**Scene edit records**
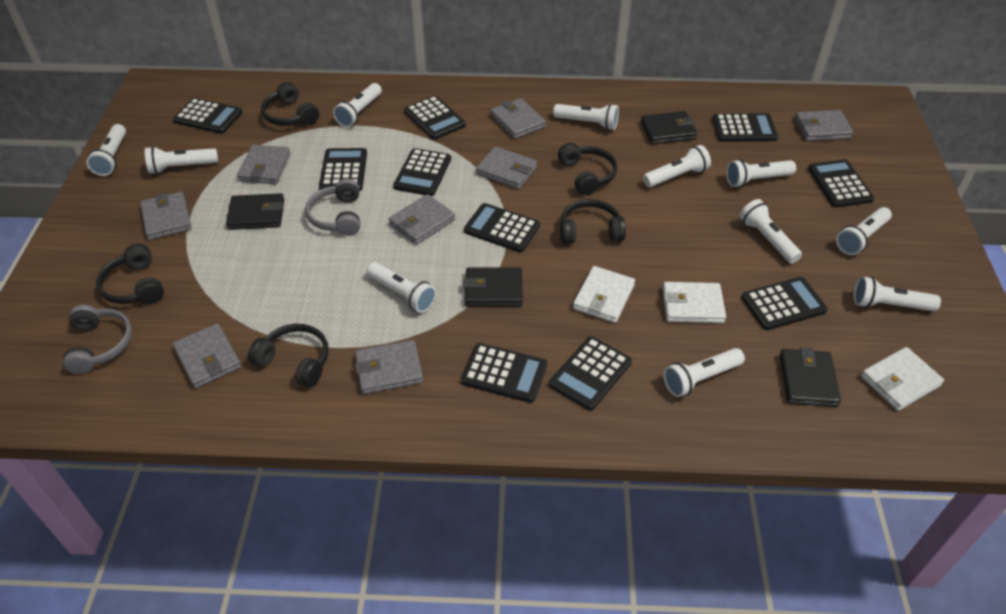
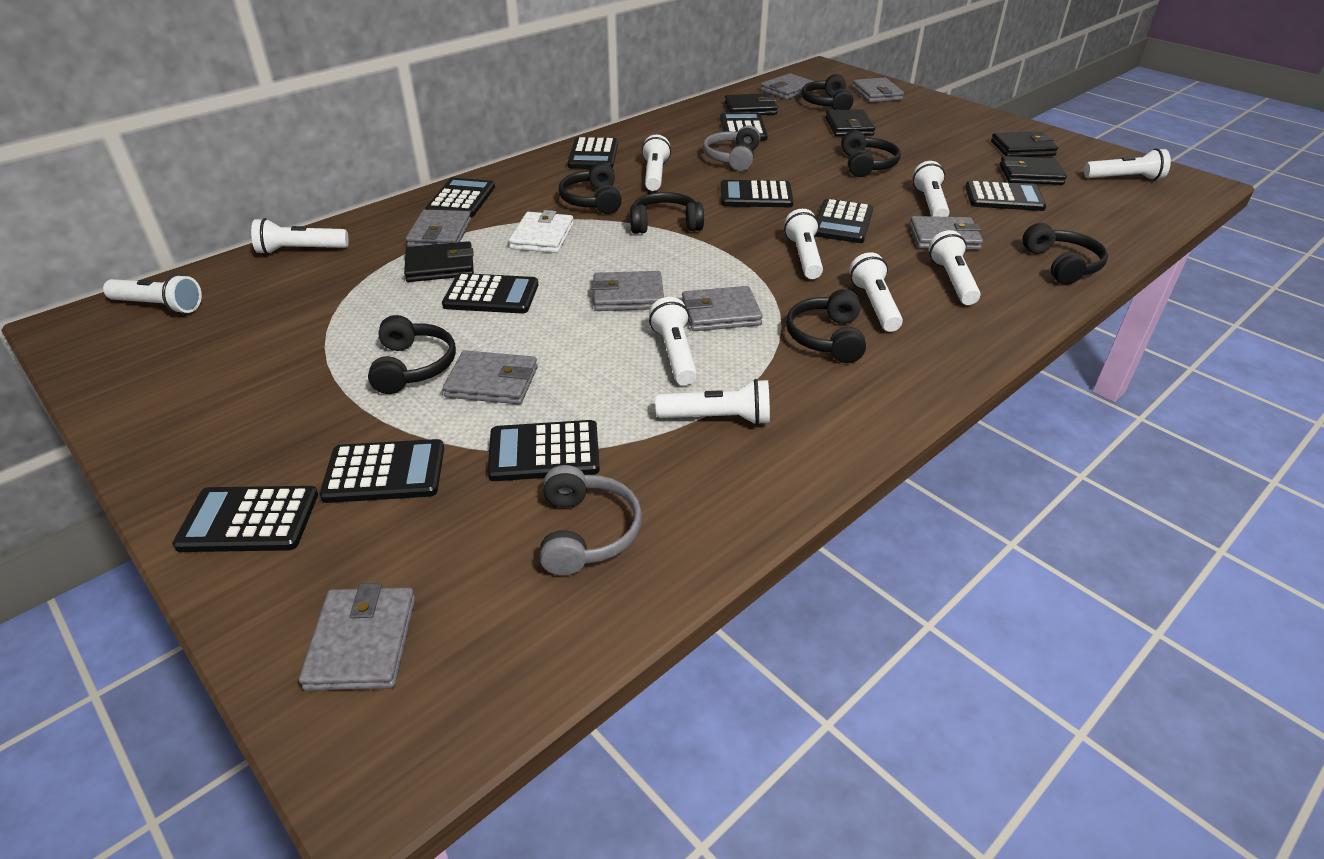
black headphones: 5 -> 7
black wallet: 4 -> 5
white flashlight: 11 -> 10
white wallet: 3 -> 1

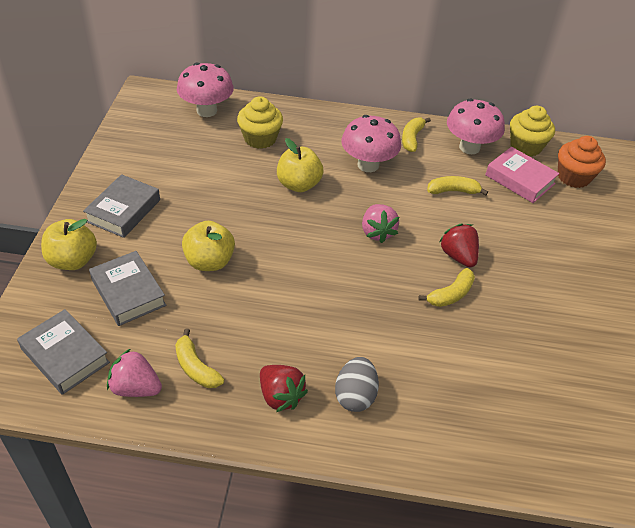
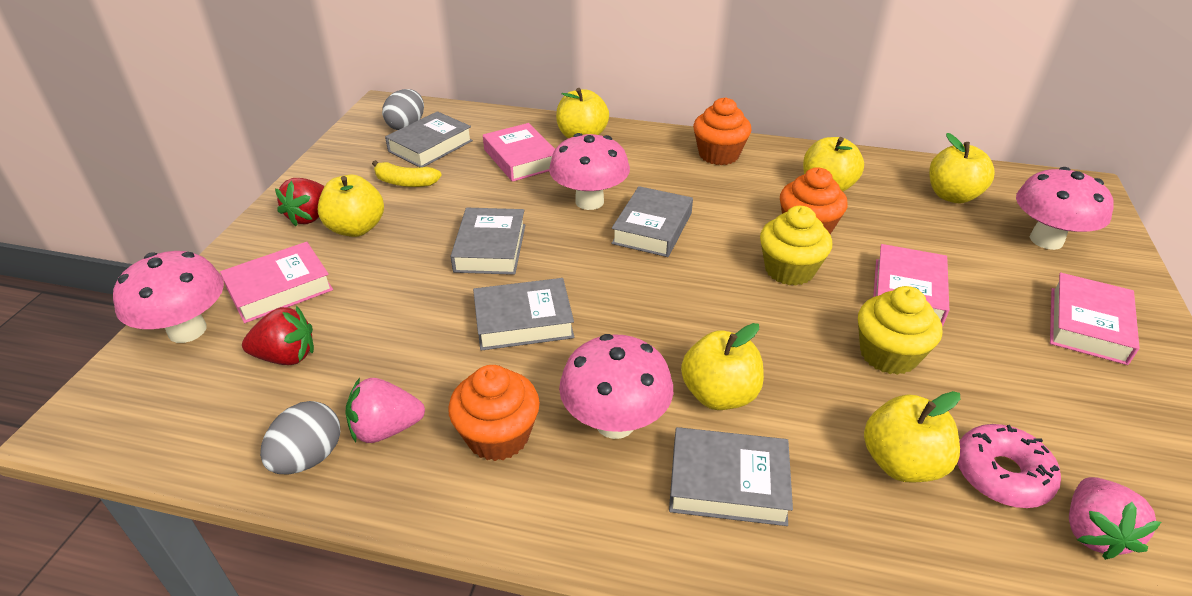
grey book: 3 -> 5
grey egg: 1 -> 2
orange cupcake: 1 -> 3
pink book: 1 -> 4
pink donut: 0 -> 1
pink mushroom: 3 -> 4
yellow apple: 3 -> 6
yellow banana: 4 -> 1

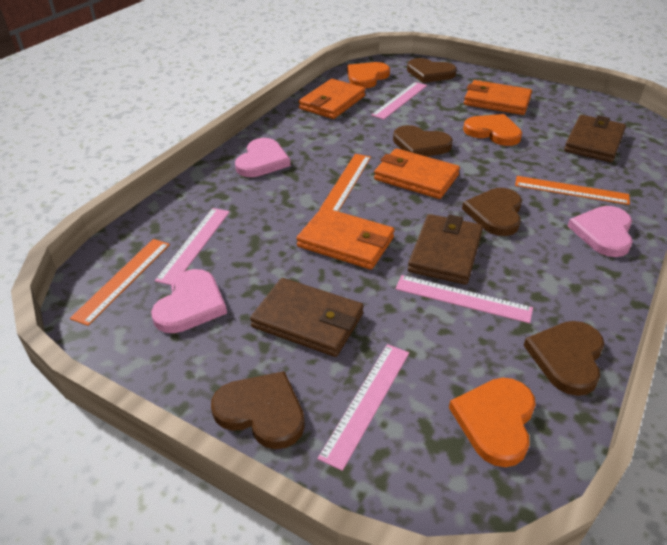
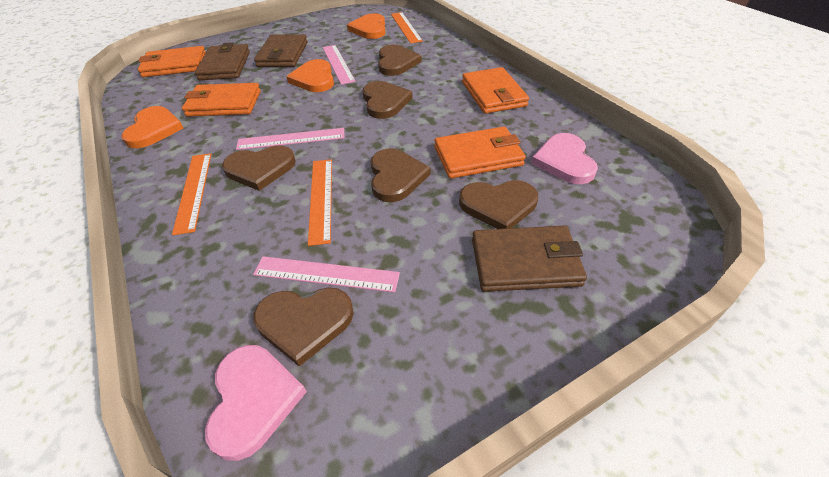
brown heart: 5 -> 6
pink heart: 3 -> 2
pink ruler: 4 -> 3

...

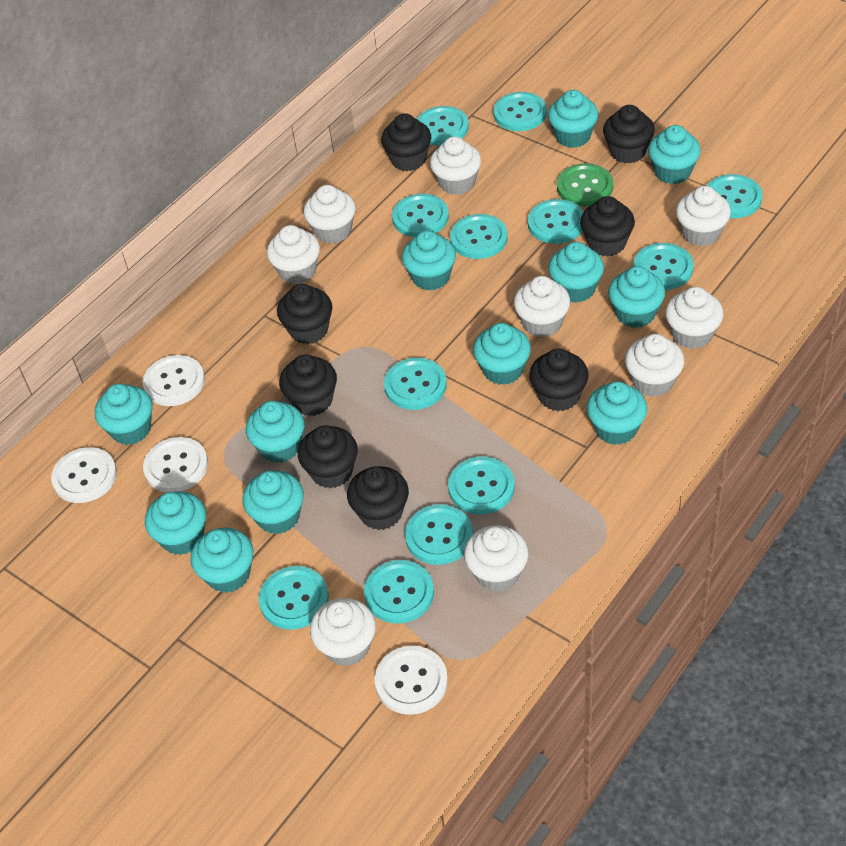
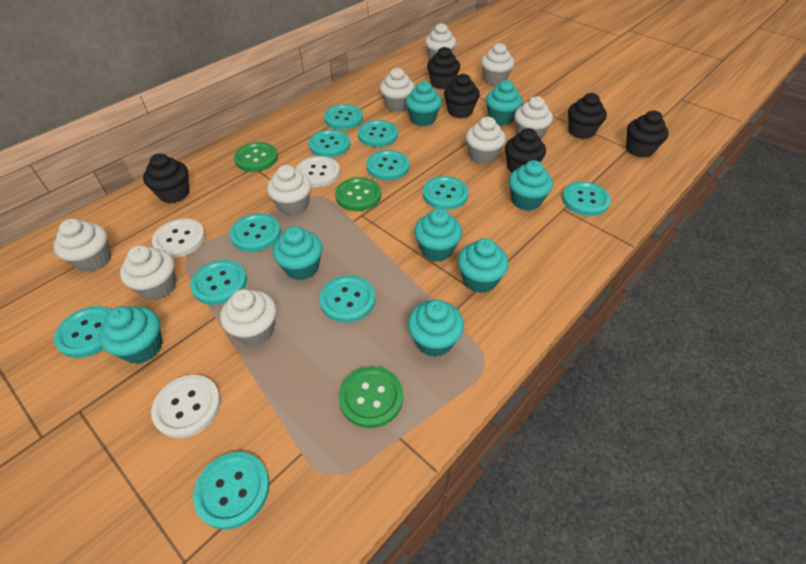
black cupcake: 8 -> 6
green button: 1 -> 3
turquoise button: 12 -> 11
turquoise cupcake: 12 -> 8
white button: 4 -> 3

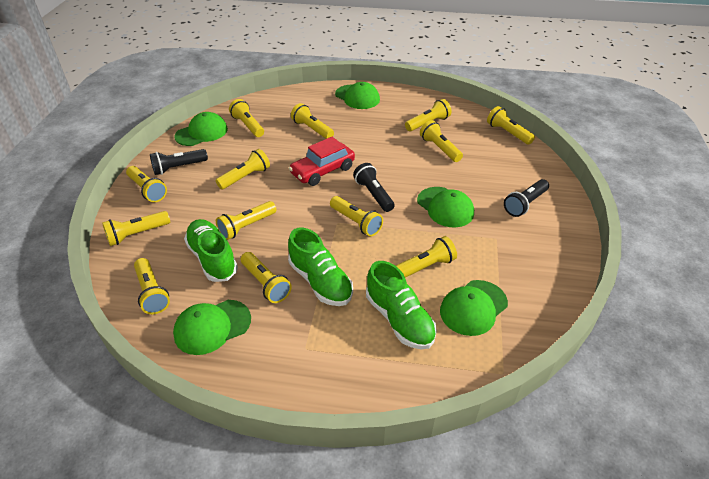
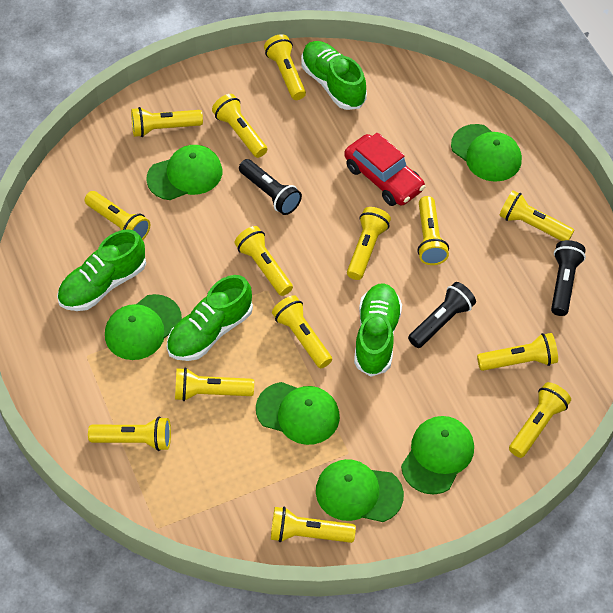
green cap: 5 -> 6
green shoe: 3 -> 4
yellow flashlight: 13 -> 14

**EXERCISE BRIEF**
Set down again, exactly, every line above from the one with "black headphones: 5 -> 7" down to the one with "pink heart: 3 -> 2", both ends included. No pictures, and nothing else.

**RESPONSE AREA**
black headphones: 5 -> 7
black wallet: 4 -> 5
white flashlight: 11 -> 10
white wallet: 3 -> 1

grey book: 3 -> 5
grey egg: 1 -> 2
orange cupcake: 1 -> 3
pink book: 1 -> 4
pink donut: 0 -> 1
pink mushroom: 3 -> 4
yellow apple: 3 -> 6
yellow banana: 4 -> 1

brown heart: 5 -> 6
pink heart: 3 -> 2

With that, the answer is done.